> **What to do**
Reproduce all of the items below word for word, leaving out the pictures.
begin Extracted data
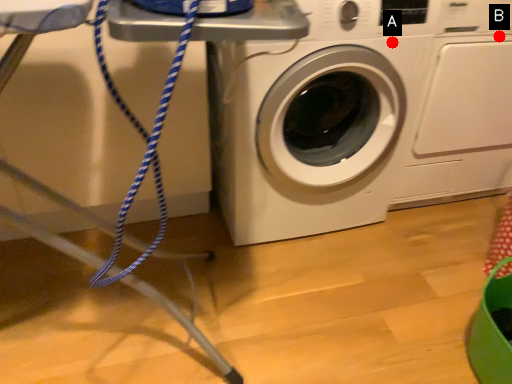
Question: Two points are circled on the image, labeled by A and B beside each circle. Which point is closer to the camera?

Choices:
 (A) A is closer
 (B) B is closer

Answer: (A)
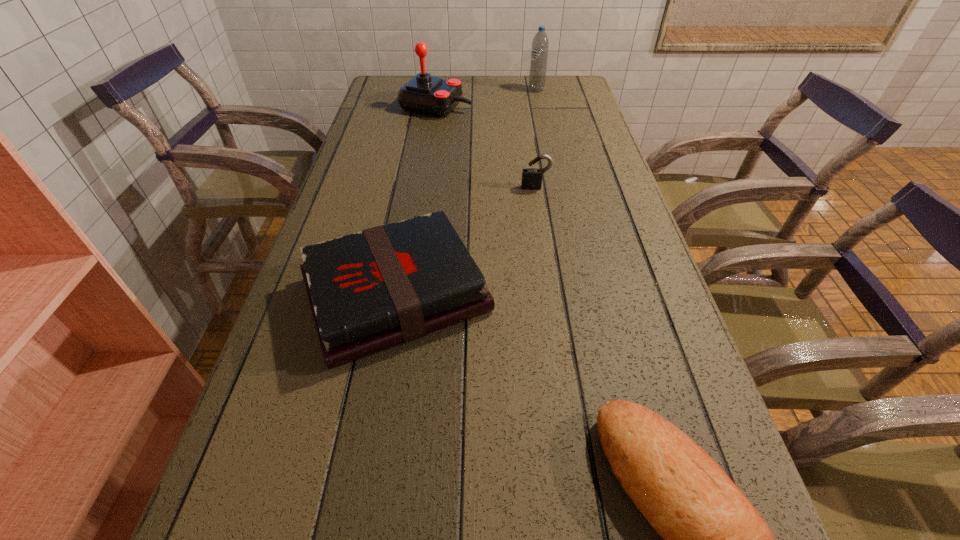
This screenshot has width=960, height=540. I want to click on the farthest object, so click(539, 53).

Image resolution: width=960 pixels, height=540 pixels. Find the location of `joystick`. joystick is located at coordinates (425, 94).

The height and width of the screenshot is (540, 960). I want to click on the third farthest object, so click(x=531, y=177).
end Extracted data
> **Finished task**
Question: Two points are circled on the image, labeled by A and B beside each circle. Which point is closer to the camera?

Choices:
 (A) A is closer
 (B) B is closer

Answer: (A)
This screenshot has width=960, height=540. I want to click on the farthest object, so click(539, 53).

Image resolution: width=960 pixels, height=540 pixels. Find the location of `joystick`. joystick is located at coordinates (425, 94).

The height and width of the screenshot is (540, 960). I want to click on the third farthest object, so click(x=531, y=177).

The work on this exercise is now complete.